[[ Study material, beginning ]]

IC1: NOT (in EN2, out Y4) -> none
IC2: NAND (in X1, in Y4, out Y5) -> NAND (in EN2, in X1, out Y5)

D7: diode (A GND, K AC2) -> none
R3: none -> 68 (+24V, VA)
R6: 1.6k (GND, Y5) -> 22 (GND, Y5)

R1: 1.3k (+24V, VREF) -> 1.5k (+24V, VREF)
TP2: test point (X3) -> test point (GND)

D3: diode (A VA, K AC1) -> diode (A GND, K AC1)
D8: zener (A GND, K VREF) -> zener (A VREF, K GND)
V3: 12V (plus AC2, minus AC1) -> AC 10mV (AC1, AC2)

[[ Study material, end ]]
[[ Study material, beginning ]]

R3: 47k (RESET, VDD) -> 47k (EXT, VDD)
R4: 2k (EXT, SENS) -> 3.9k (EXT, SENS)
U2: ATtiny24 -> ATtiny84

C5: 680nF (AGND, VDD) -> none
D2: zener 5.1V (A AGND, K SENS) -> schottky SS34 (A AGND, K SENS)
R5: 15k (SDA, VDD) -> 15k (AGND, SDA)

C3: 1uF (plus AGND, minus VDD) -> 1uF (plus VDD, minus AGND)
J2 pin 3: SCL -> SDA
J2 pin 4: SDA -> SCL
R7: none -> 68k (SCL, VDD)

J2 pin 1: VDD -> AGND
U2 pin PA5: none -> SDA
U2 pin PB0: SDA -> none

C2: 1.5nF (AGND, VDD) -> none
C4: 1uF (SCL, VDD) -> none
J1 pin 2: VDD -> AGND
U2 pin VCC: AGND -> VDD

[[ Study material, end ]]
[[ Study material, beginning ]]

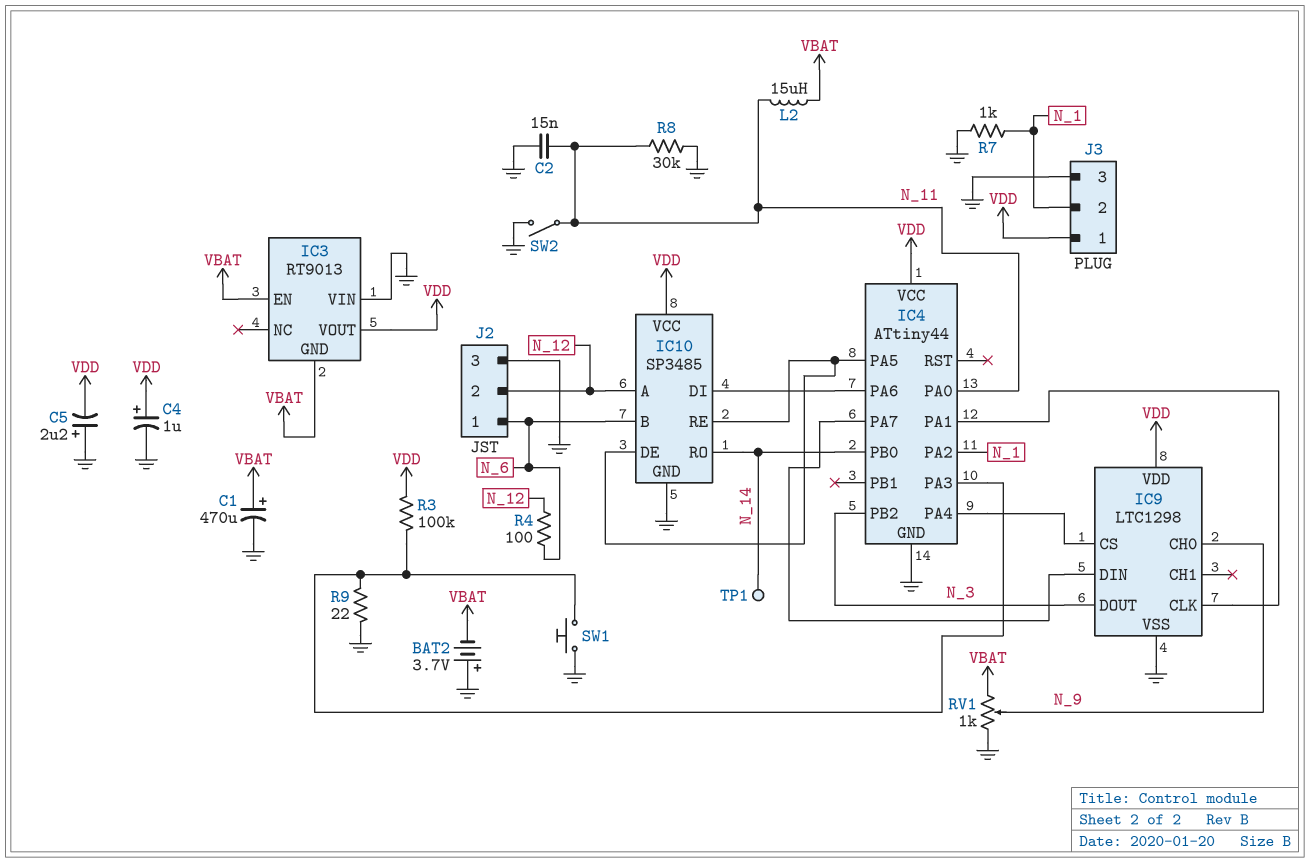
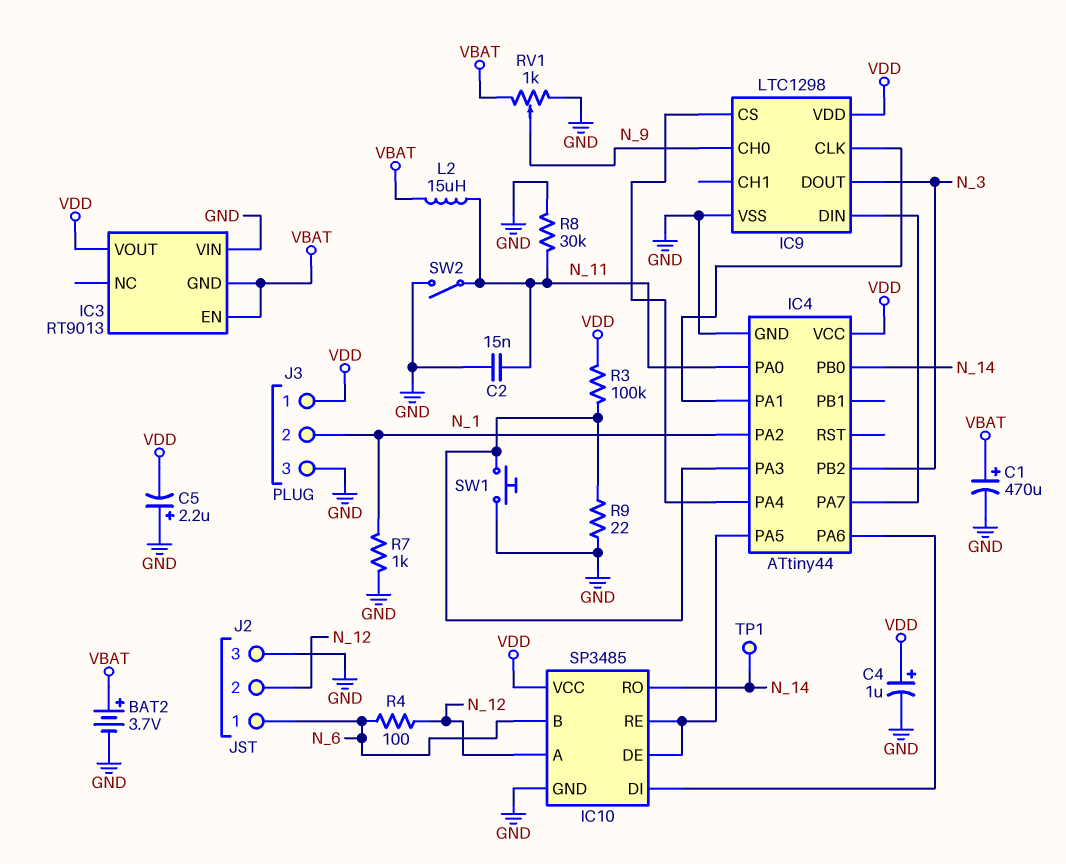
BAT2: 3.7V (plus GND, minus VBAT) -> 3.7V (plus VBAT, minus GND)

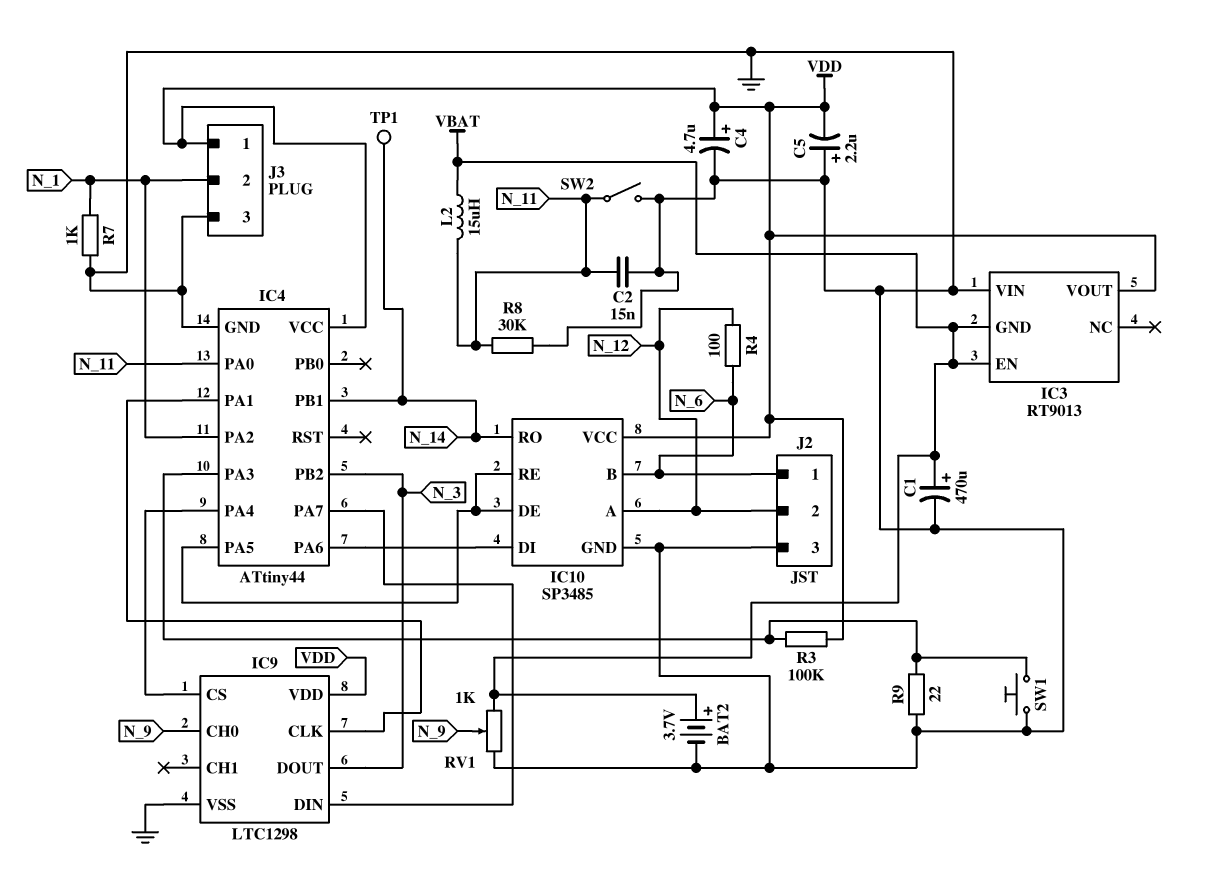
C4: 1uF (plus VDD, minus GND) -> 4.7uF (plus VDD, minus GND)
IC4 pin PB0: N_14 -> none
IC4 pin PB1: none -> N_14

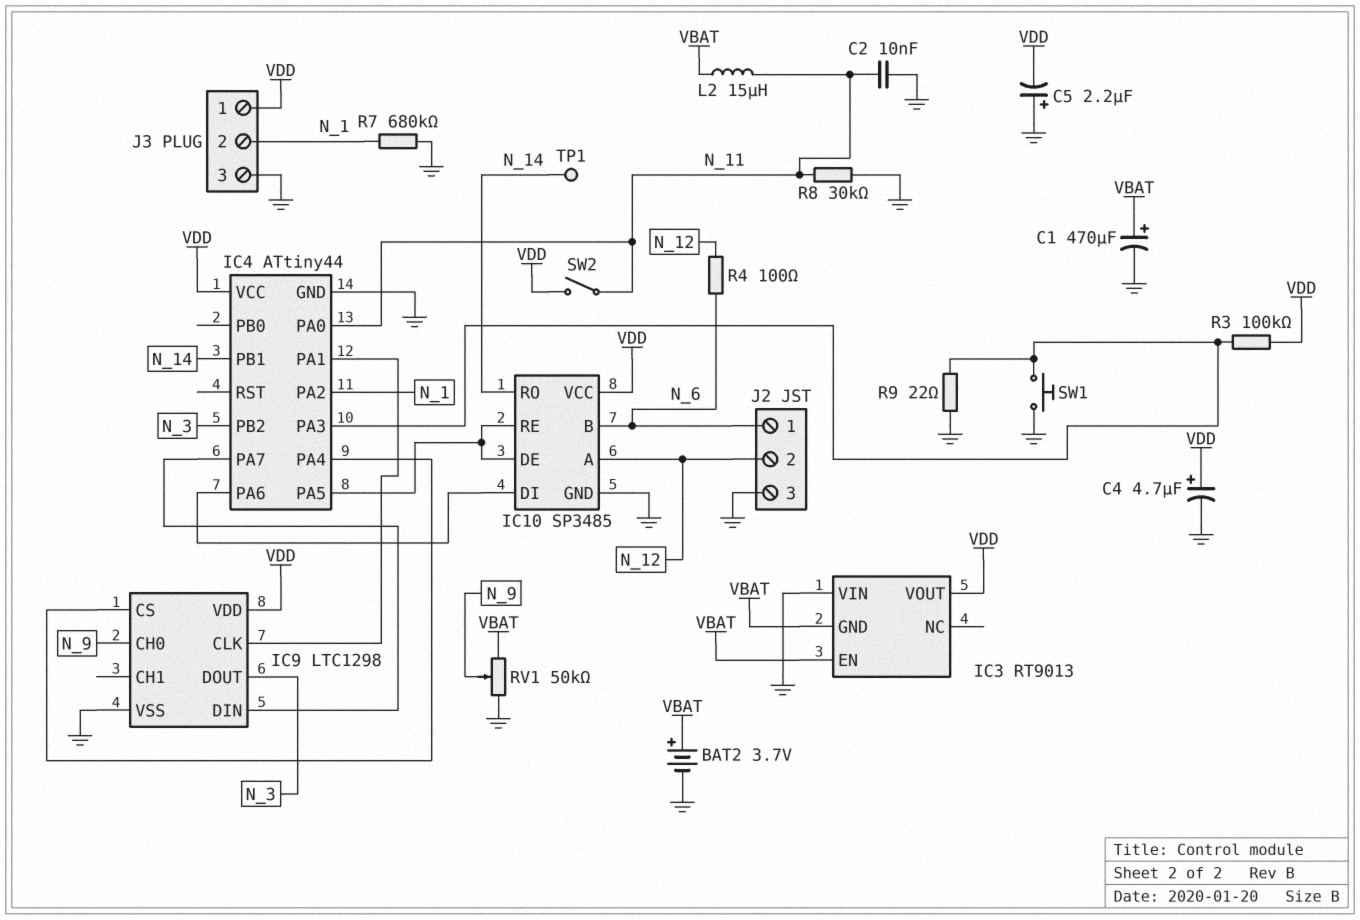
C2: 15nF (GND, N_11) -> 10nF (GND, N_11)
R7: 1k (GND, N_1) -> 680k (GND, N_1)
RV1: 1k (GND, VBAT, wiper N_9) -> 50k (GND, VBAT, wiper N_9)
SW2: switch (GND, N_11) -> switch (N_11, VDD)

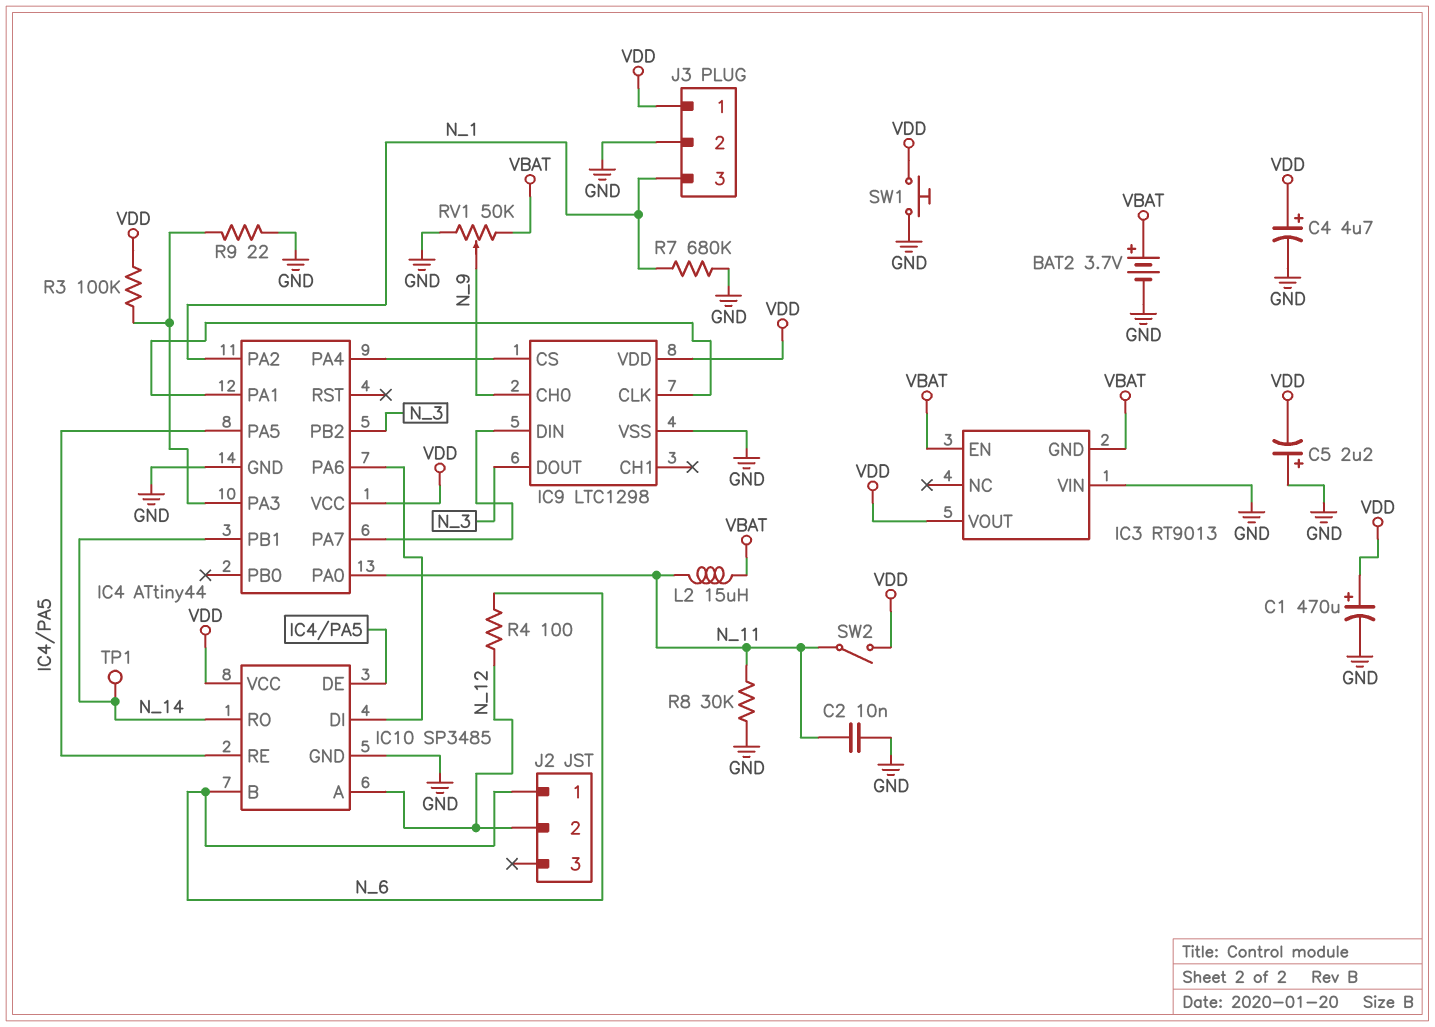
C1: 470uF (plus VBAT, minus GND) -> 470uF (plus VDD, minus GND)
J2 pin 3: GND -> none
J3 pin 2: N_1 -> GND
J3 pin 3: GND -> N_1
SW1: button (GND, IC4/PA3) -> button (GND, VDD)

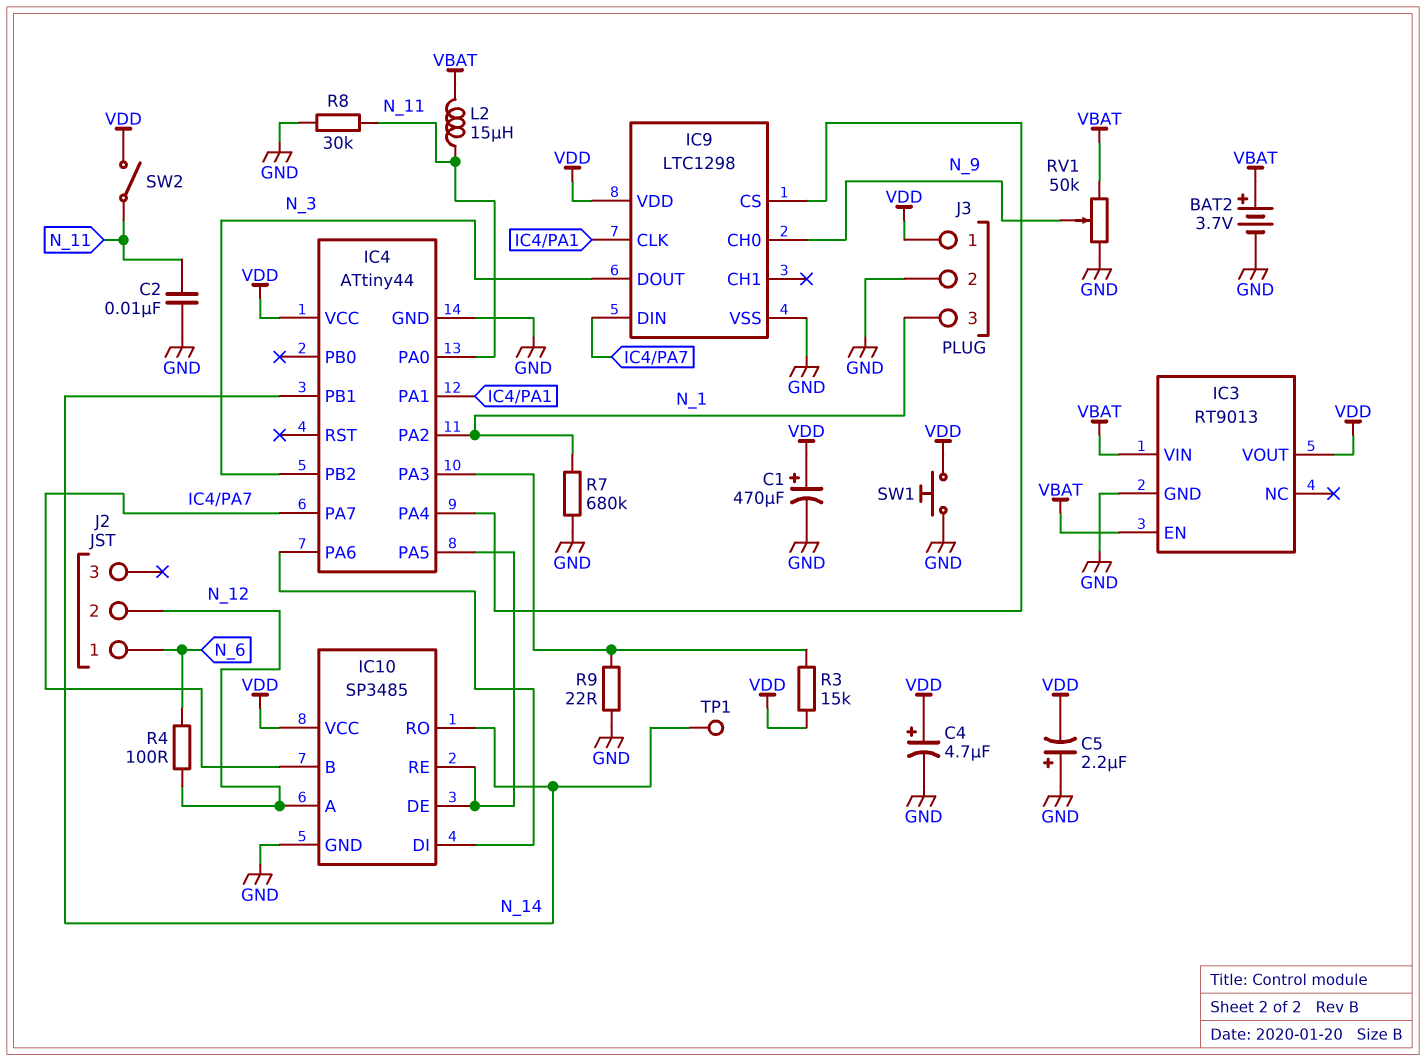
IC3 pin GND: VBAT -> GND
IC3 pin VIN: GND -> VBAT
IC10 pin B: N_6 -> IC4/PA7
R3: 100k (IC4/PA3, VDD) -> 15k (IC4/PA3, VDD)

[[ Study material, end ]]

▸ Requirement:
Please give an exact copy of the lines above, beginning with the line containing "IC1: NOT (in EN2, out Y4) -> none" and running through the line containing "V3: 12V (plus", and of no other lines.

▸ Exercise result:
IC1: NOT (in EN2, out Y4) -> none
IC2: NAND (in X1, in Y4, out Y5) -> NAND (in EN2, in X1, out Y5)

D7: diode (A GND, K AC2) -> none
R3: none -> 68 (+24V, VA)
R6: 1.6k (GND, Y5) -> 22 (GND, Y5)

R1: 1.3k (+24V, VREF) -> 1.5k (+24V, VREF)
TP2: test point (X3) -> test point (GND)

D3: diode (A VA, K AC1) -> diode (A GND, K AC1)
D8: zener (A GND, K VREF) -> zener (A VREF, K GND)
V3: 12V (plus AC2, minus AC1) -> AC 10mV (AC1, AC2)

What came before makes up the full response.